EXTRACTED INFORMATION:
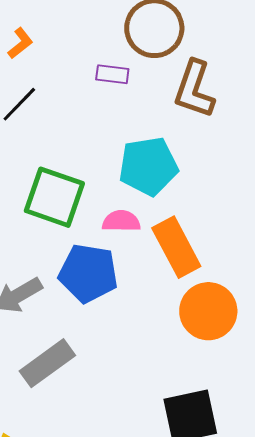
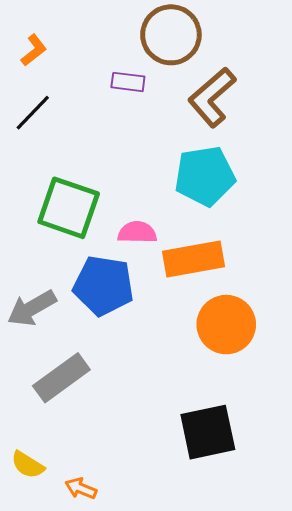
brown L-shape: (194, 89) -> (212, 97), turned 30
cyan pentagon: (148, 166) -> (205, 176), moved
orange rectangle: (176, 247) -> (193, 259), turned -72

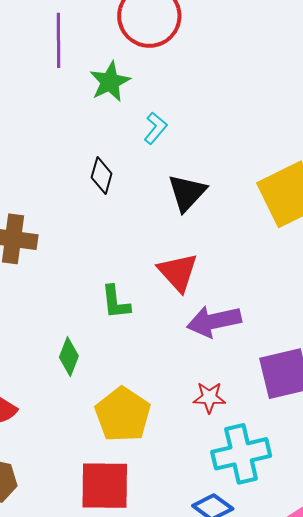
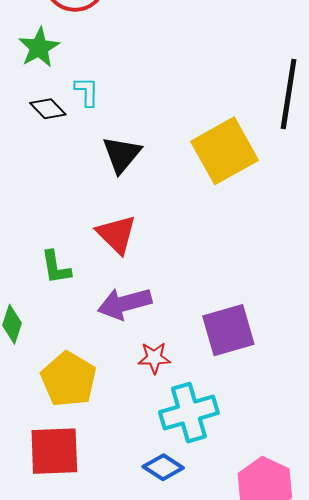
cyan L-shape: (155, 128) -> (87, 92), turned -36
black diamond: (102, 176) -> (48, 109), moved, turned -57
purple arrow: (214, 321) -> (125, 303), moved

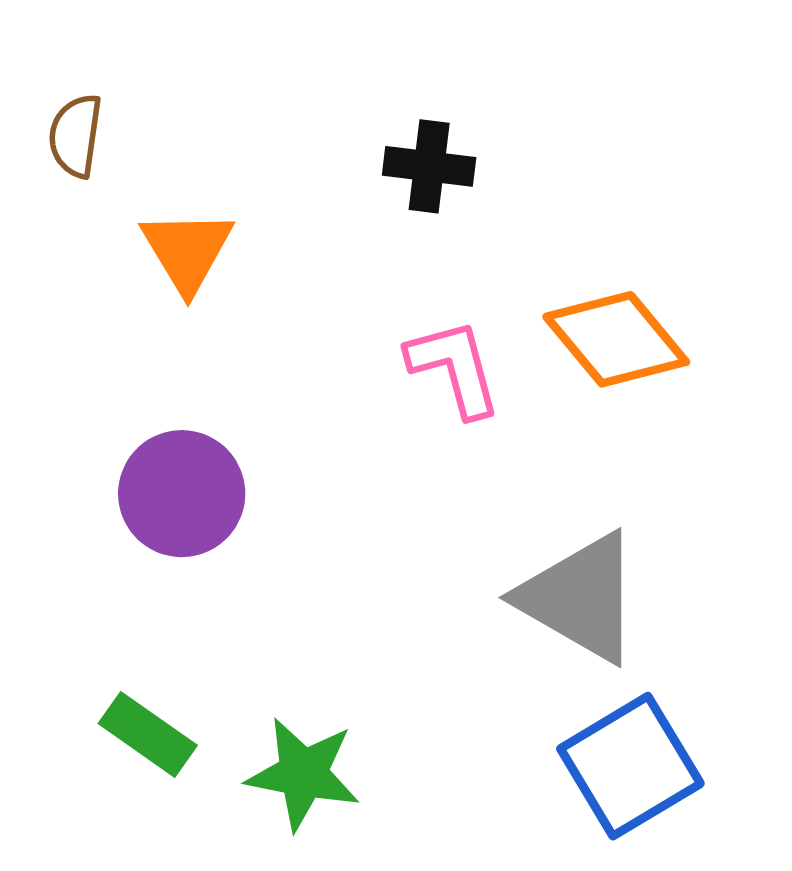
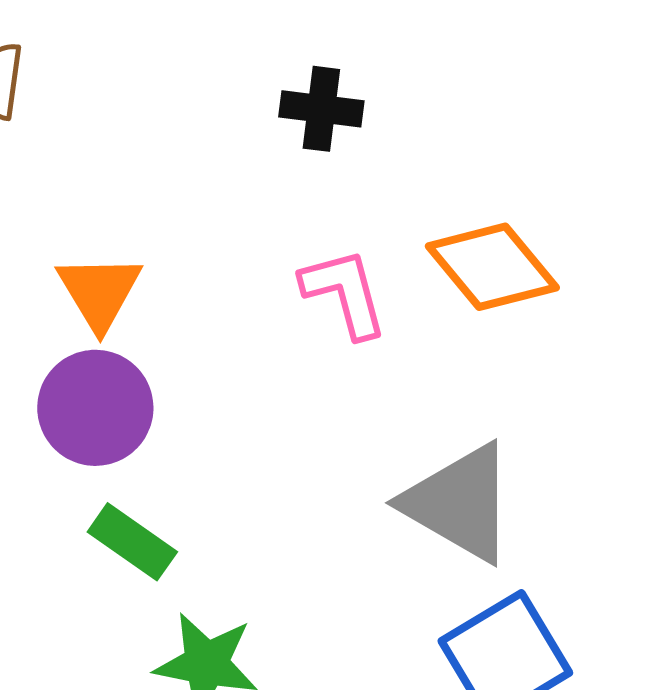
orange triangle: (187, 251) -> (99, 292), moved
green rectangle: (148, 734) -> (132, 542), moved

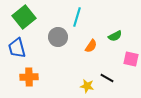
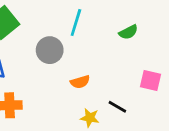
green semicircle: (115, 36) -> (128, 32), moved
orange semicircle: (91, 46) -> (80, 82), moved, turned 40

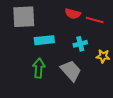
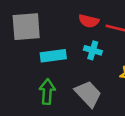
cyan cross: (80, 44) -> (93, 50), moved, turned 32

YOUR ASSIGNMENT:
Each line from the start of the listing above through the line with "purple arrow: (214, 321) -> (125, 303), moved" is what to output, exactly as written and without pictures.

REPLY TO THE EXERCISE:
brown L-shape: (194, 89) -> (212, 97), turned 30
cyan pentagon: (148, 166) -> (205, 176), moved
orange rectangle: (176, 247) -> (193, 259), turned -72

cyan L-shape: (155, 128) -> (87, 92), turned -36
black diamond: (102, 176) -> (48, 109), moved, turned -57
purple arrow: (214, 321) -> (125, 303), moved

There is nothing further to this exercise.